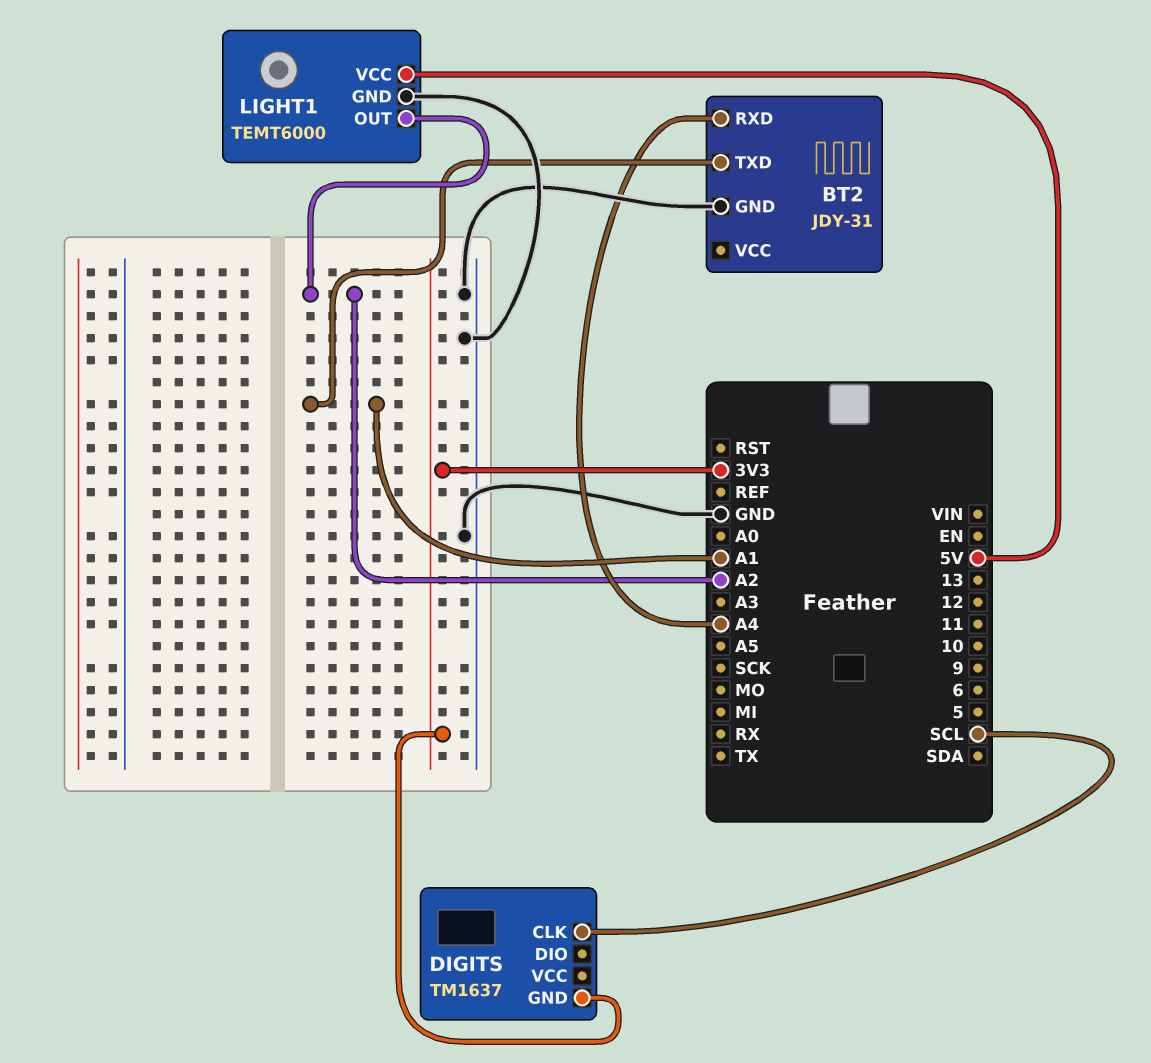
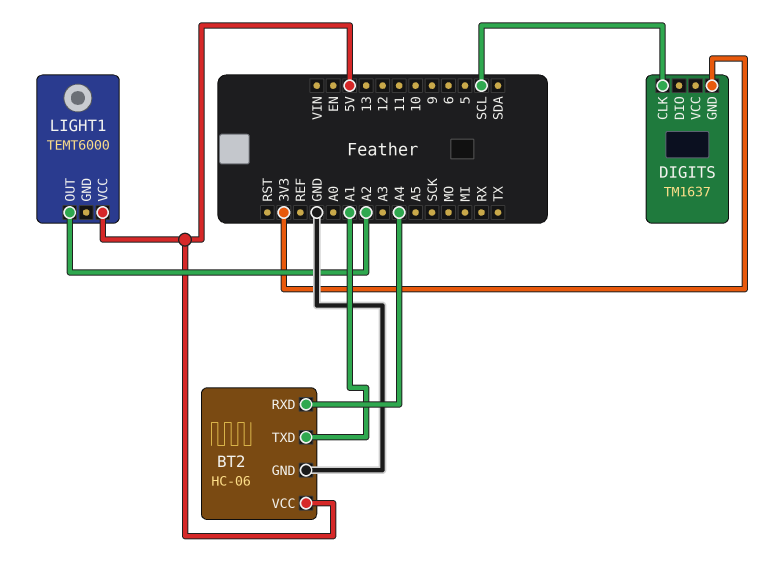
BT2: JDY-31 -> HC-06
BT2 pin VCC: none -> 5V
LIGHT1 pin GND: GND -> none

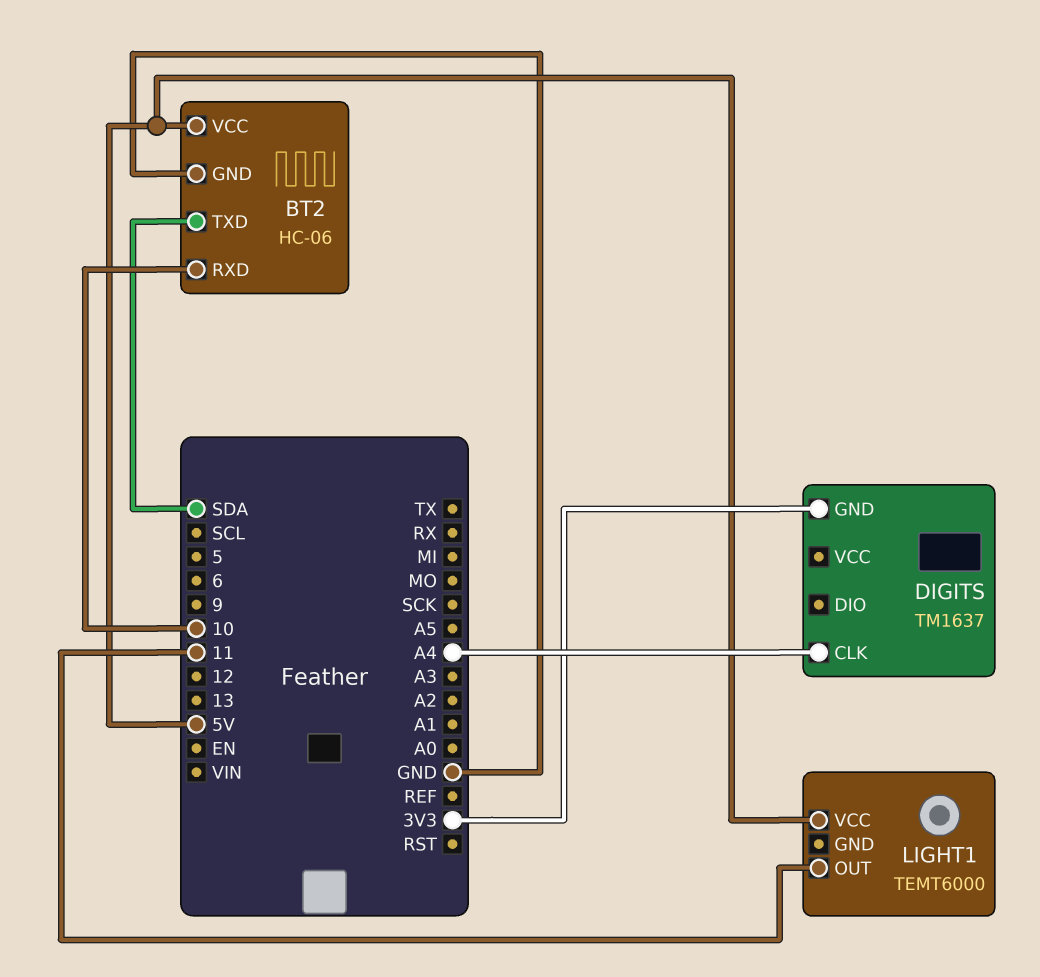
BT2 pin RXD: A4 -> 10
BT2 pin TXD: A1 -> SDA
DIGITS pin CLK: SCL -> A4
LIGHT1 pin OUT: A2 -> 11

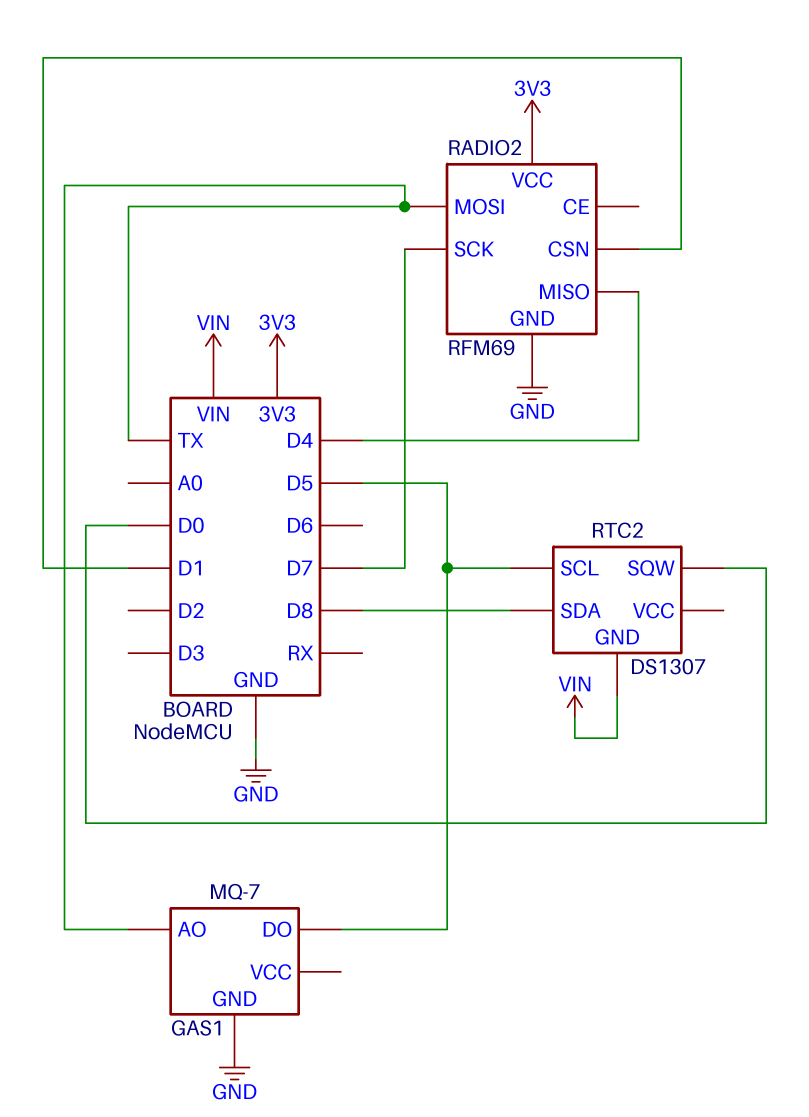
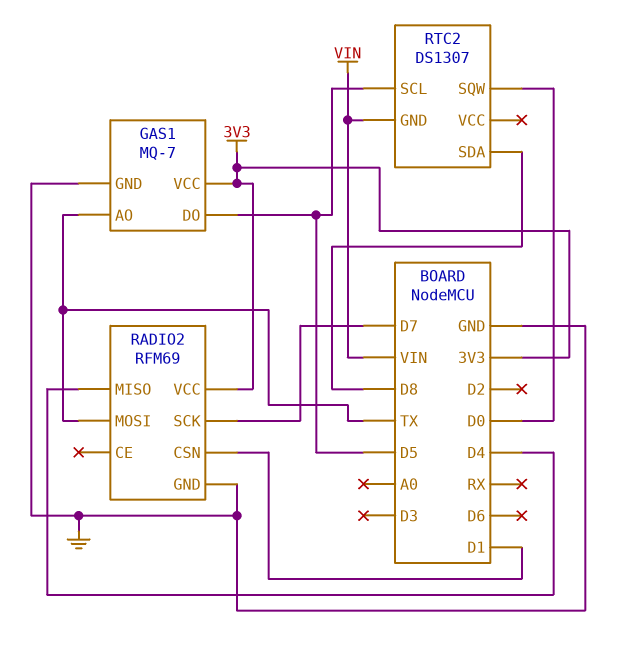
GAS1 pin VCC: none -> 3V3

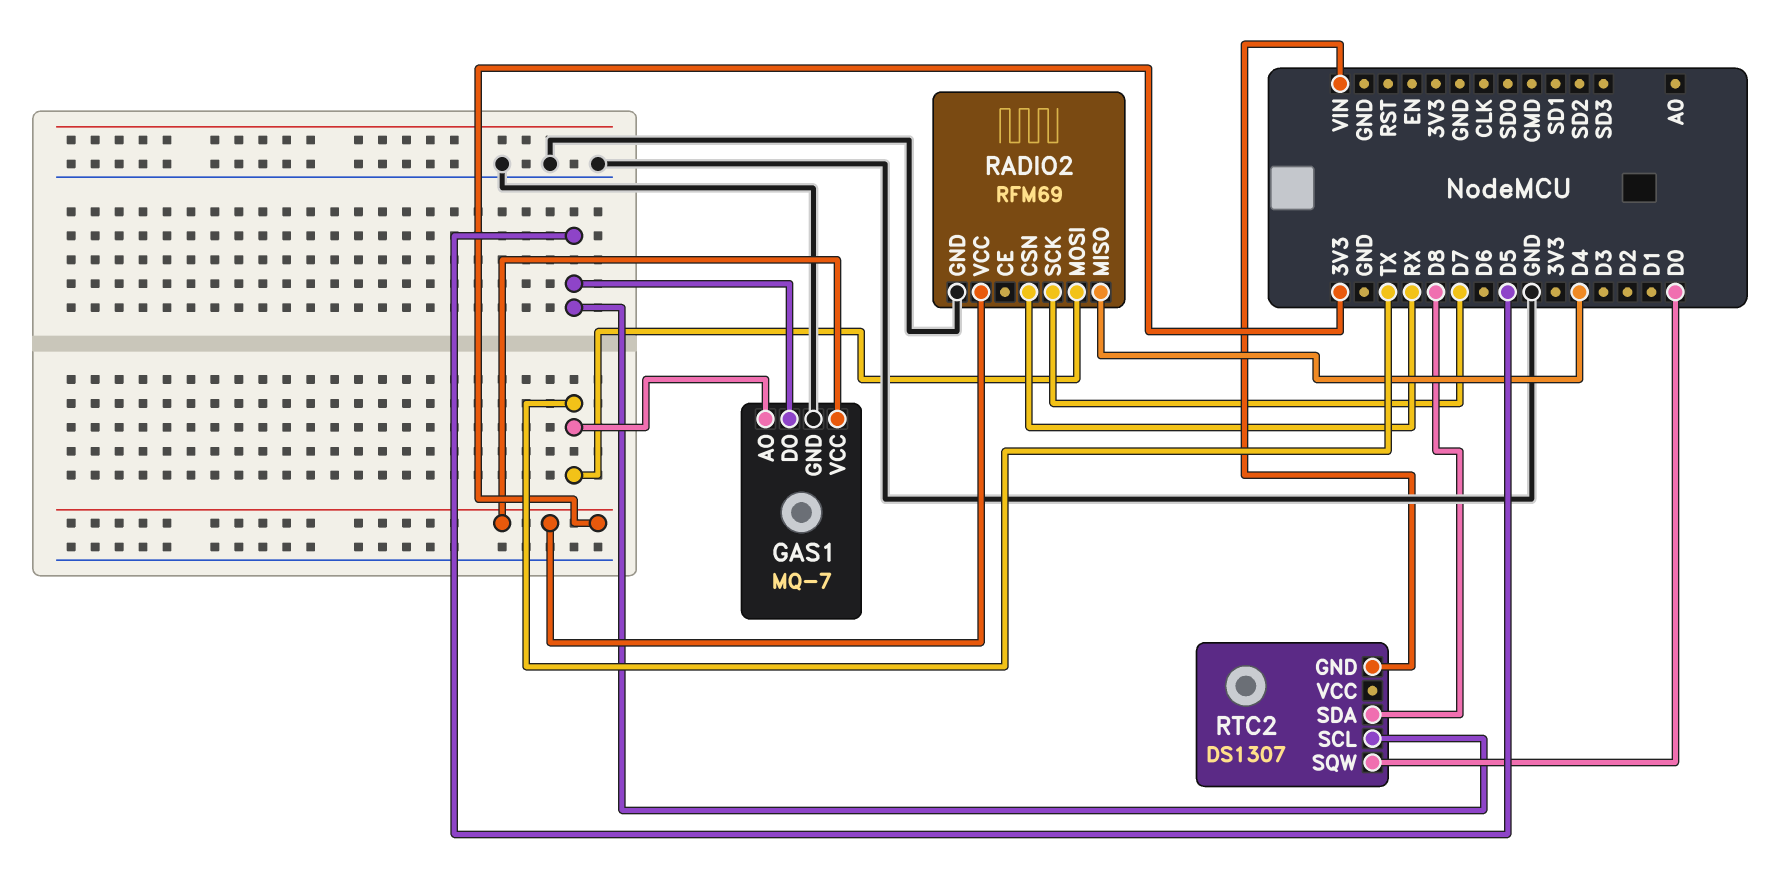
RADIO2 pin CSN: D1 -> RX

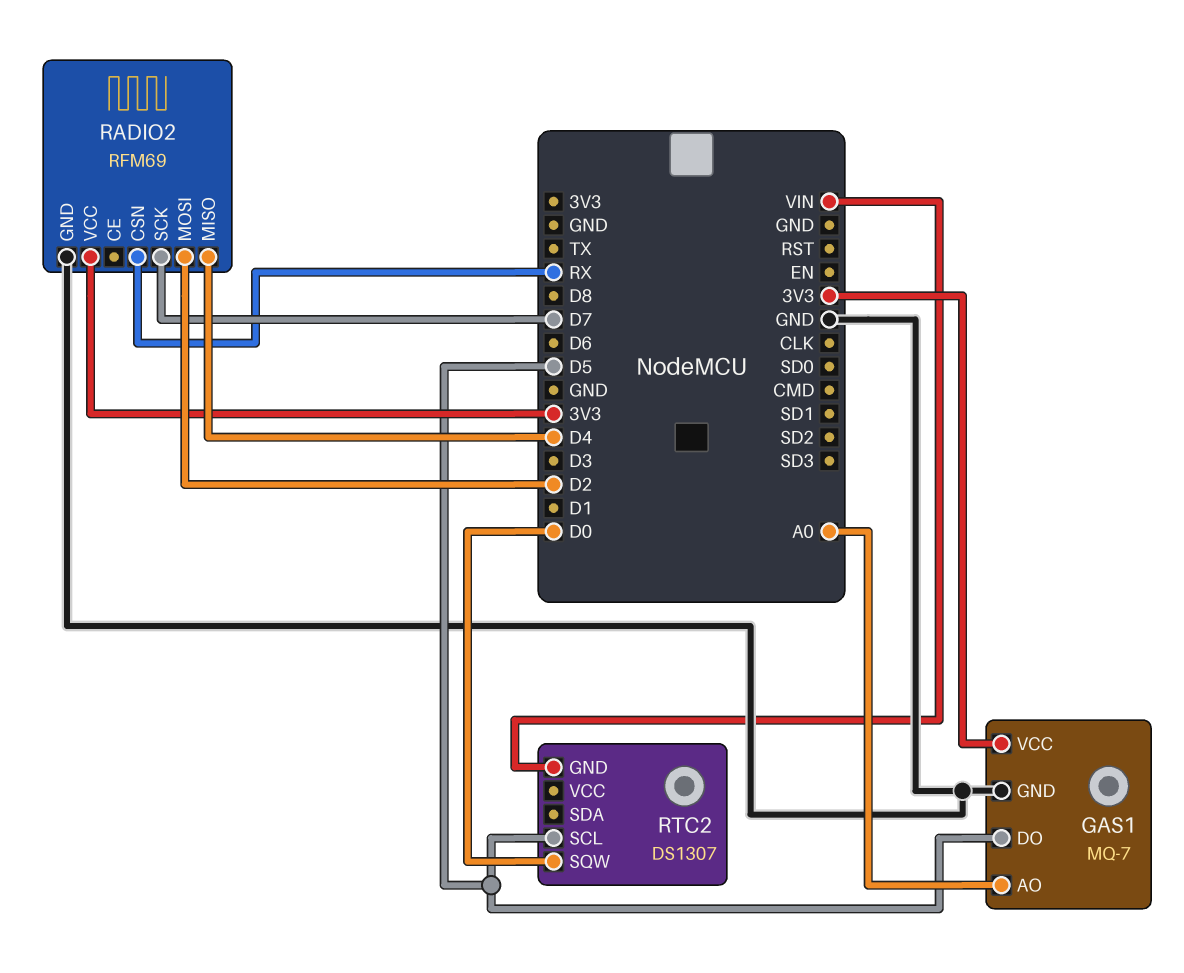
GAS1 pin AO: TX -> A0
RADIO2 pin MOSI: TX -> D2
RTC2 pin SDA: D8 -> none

•••

● Task objective: Where a line of the listing holds "none", show that line.

● Answer to this task:
BT2 pin VCC: none -> 5V
LIGHT1 pin GND: GND -> none
GAS1 pin VCC: none -> 3V3
RTC2 pin SDA: D8 -> none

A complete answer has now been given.